▸ **Task to complete**: Exactly the lines starting at the line containing "IC2 pin A2: GND -> none" and ending at the line containing "R10: 3.3k (GND, n18) -> 56k (GND, n18)" are to be written out from the listing below, both included.

▸ **The input**:
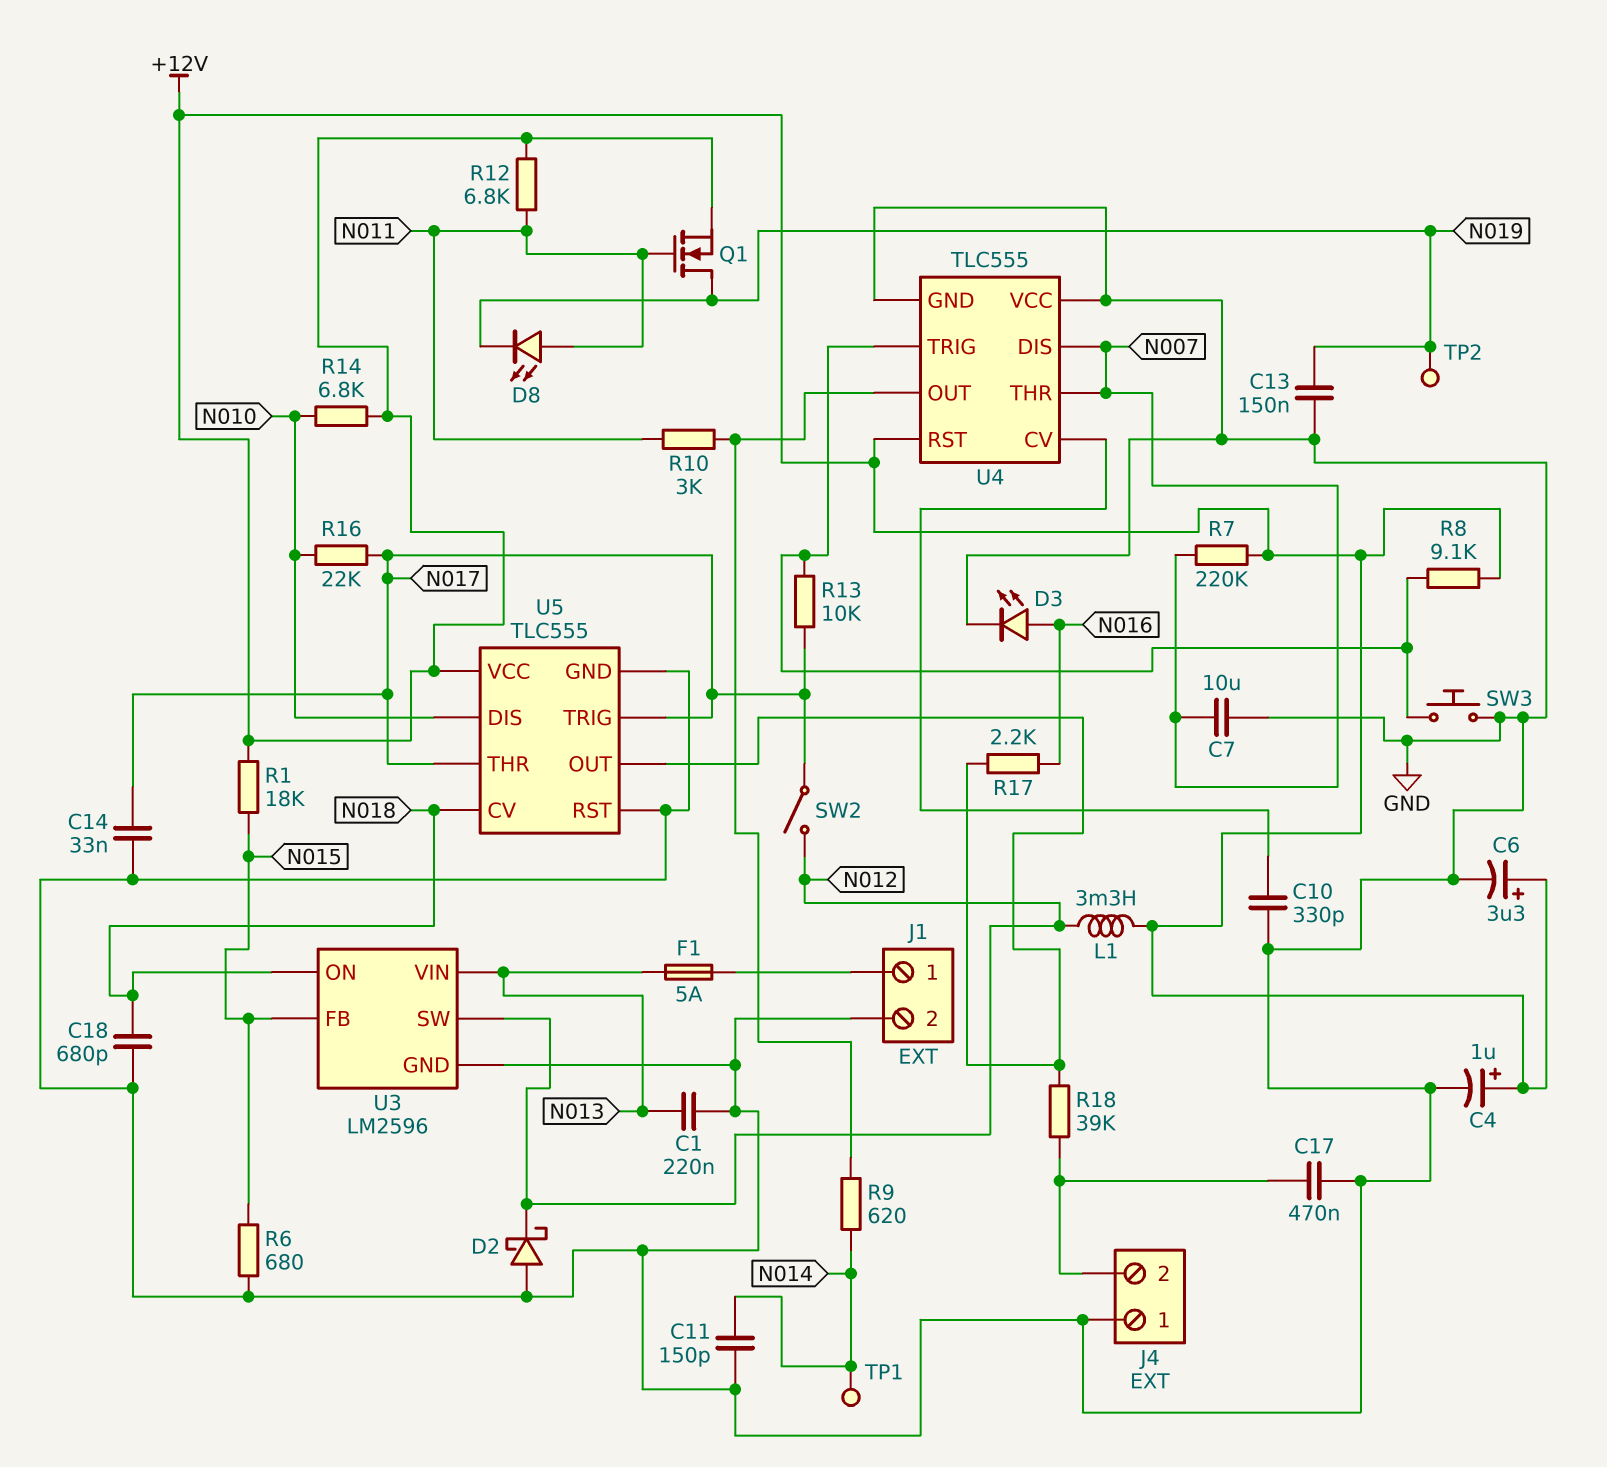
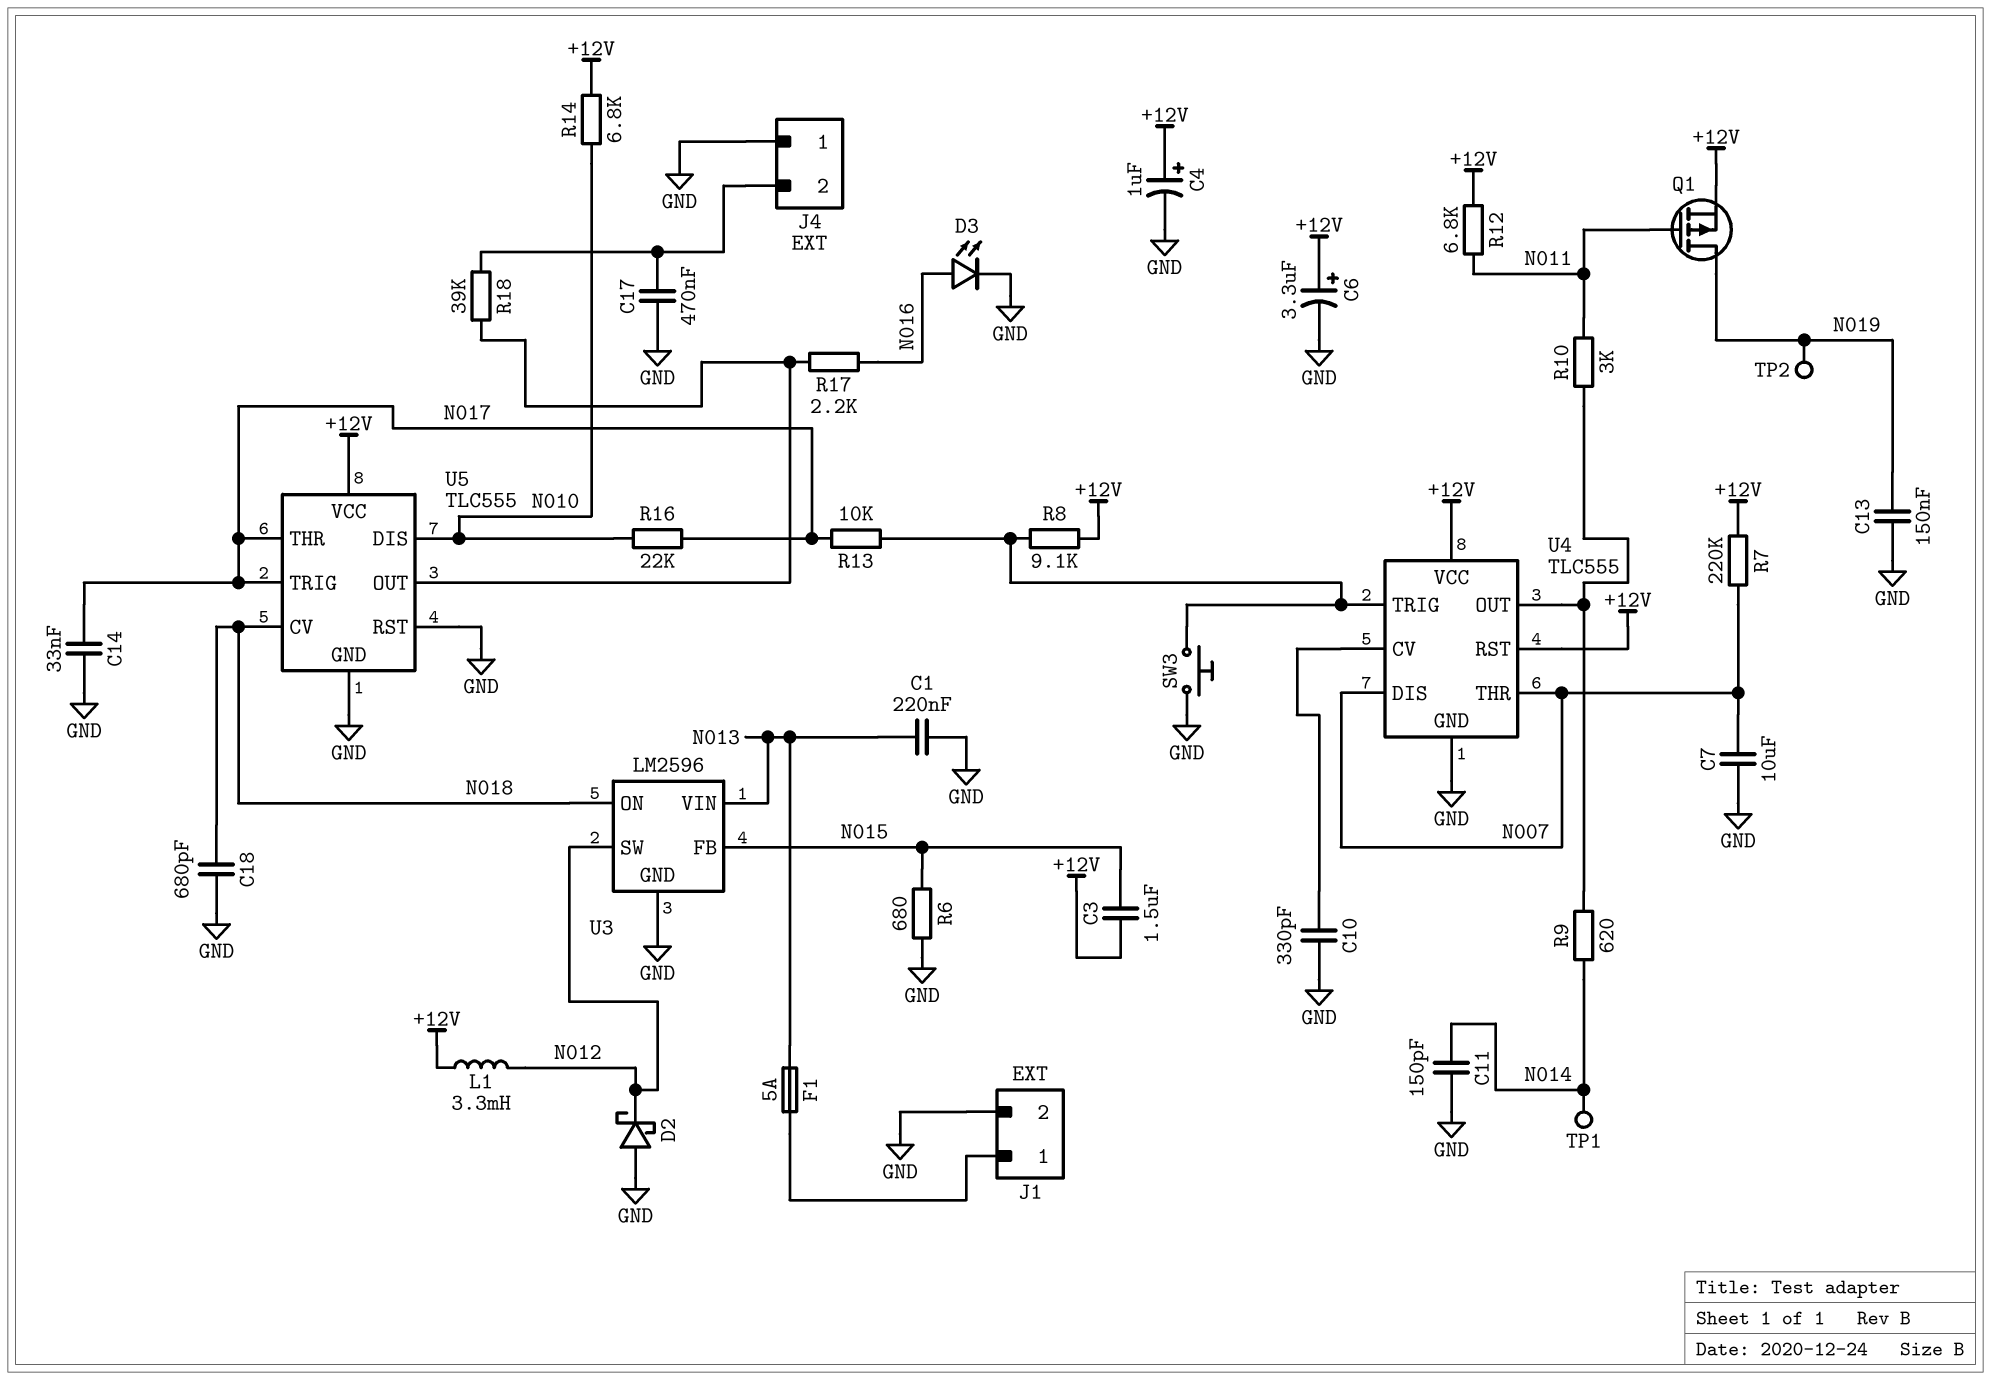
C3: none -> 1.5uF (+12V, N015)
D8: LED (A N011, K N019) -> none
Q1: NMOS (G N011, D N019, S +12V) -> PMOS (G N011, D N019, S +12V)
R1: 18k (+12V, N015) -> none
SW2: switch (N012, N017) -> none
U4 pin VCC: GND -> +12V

---

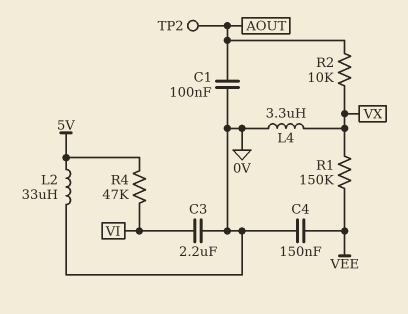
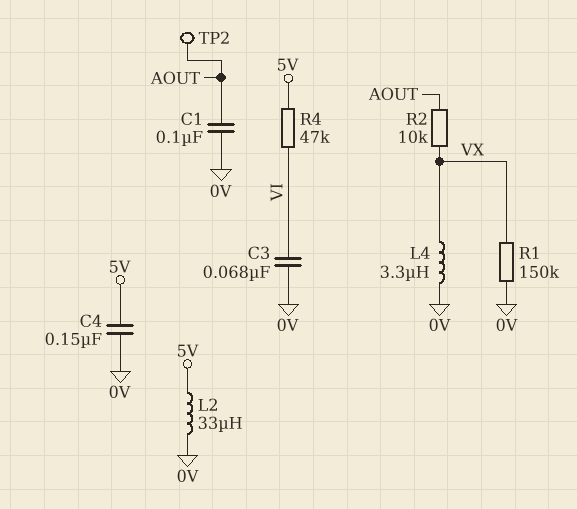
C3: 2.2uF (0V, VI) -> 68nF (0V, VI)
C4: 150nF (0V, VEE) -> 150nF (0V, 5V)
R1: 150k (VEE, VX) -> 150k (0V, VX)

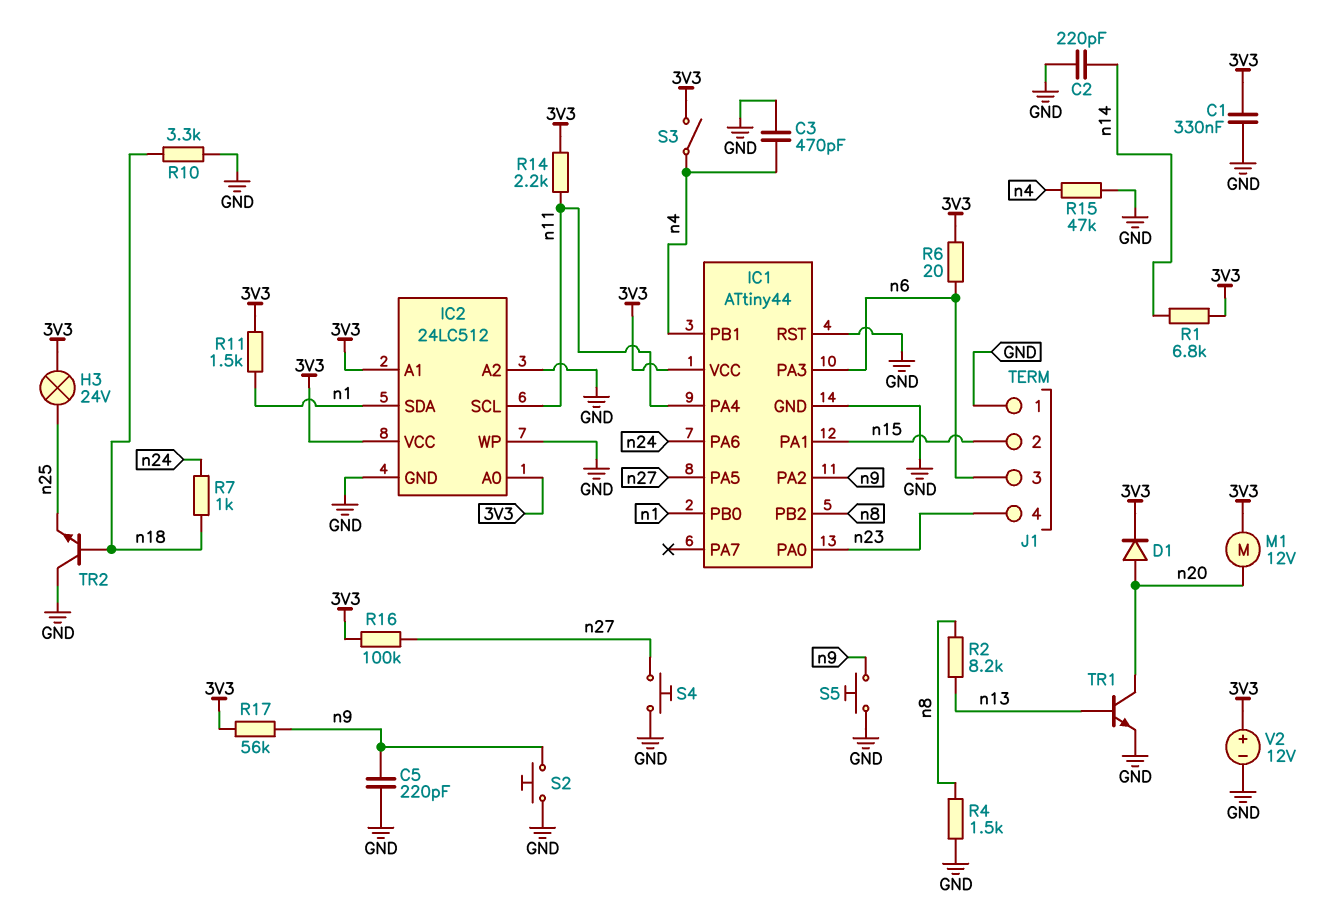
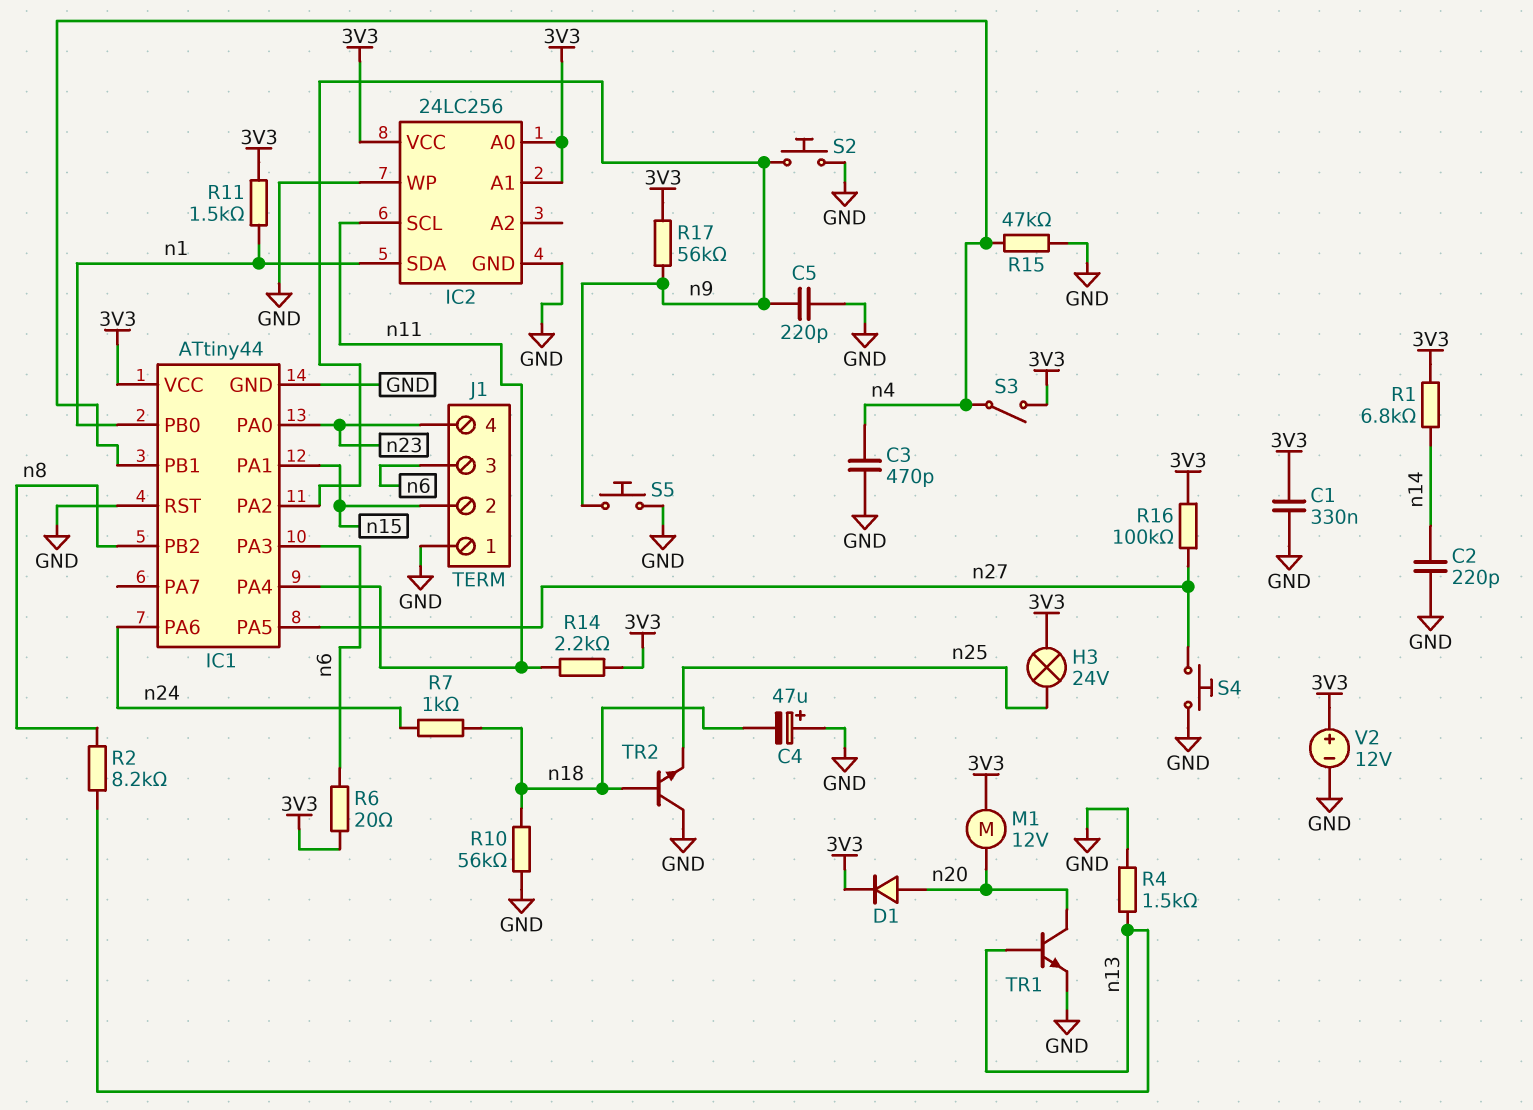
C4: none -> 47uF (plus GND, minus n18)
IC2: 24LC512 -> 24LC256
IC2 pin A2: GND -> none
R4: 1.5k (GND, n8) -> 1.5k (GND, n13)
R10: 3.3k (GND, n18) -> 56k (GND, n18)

▸ **Reply to the task**:
IC2 pin A2: GND -> none
R4: 1.5k (GND, n8) -> 1.5k (GND, n13)
R10: 3.3k (GND, n18) -> 56k (GND, n18)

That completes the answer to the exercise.